══ LISTED ENTRIES ══

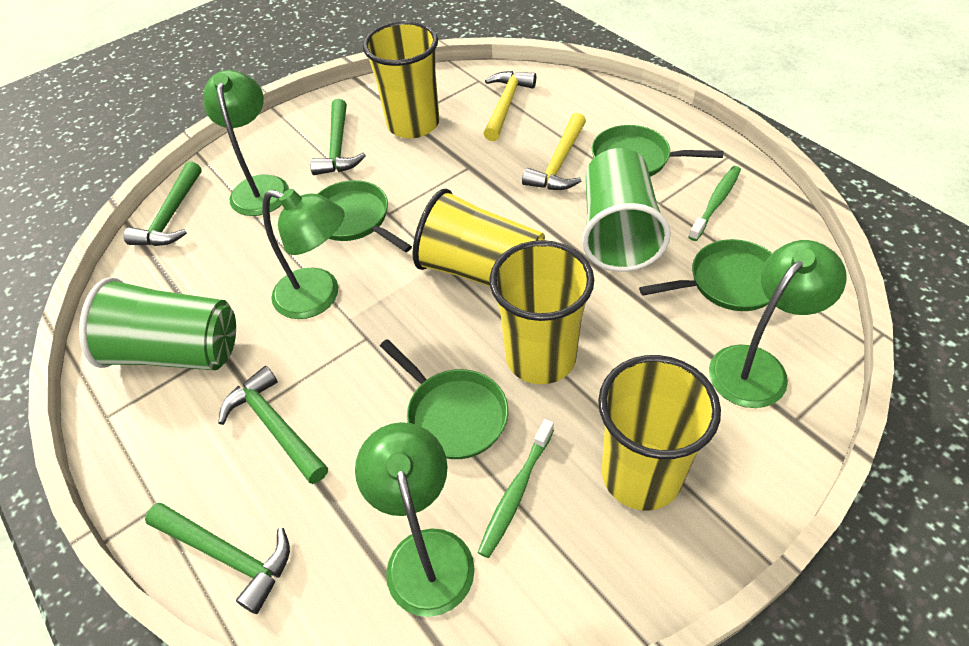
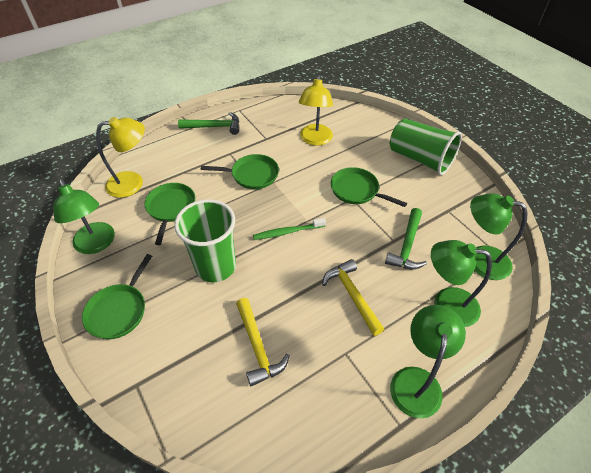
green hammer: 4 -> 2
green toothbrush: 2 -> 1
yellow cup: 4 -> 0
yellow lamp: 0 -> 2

═══
══ LISTED ENTRIES ══

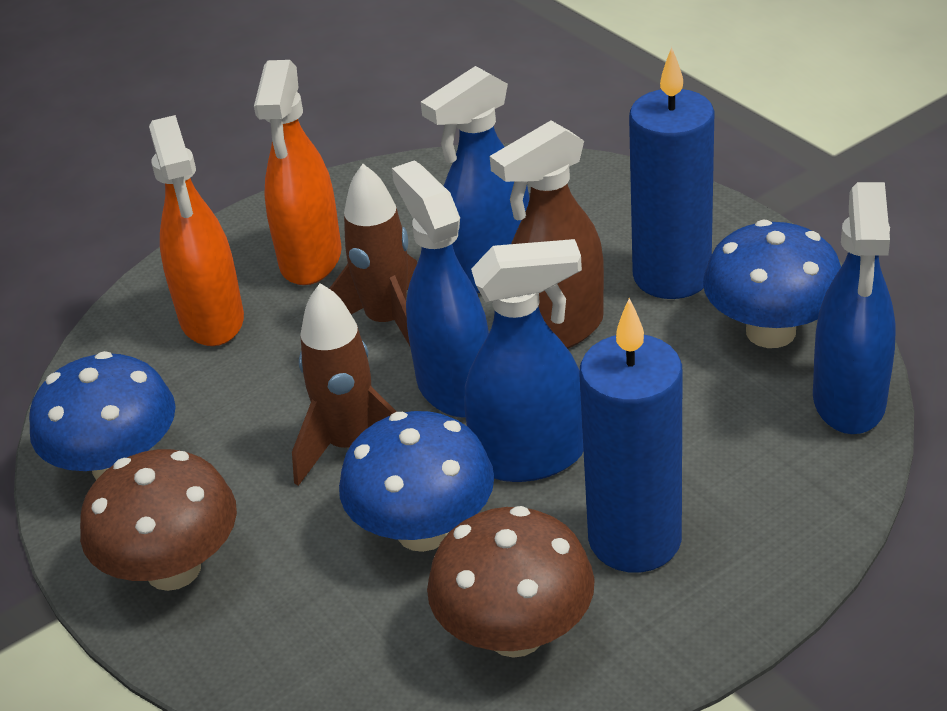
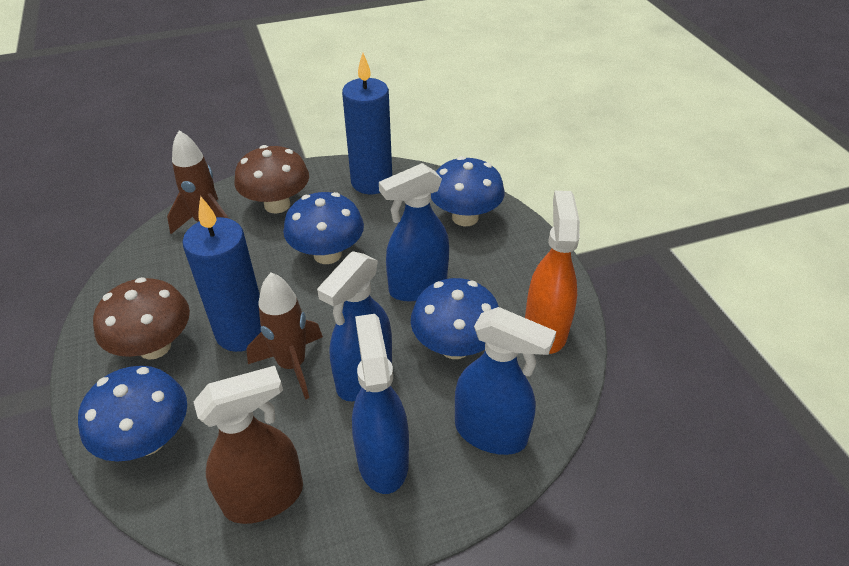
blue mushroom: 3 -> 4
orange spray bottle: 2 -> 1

═══

_TASK_
Could you copy every line from the records that has "green" in it?

_WRITTEN SOLUTION_
green hammer: 4 -> 2
green toothbrush: 2 -> 1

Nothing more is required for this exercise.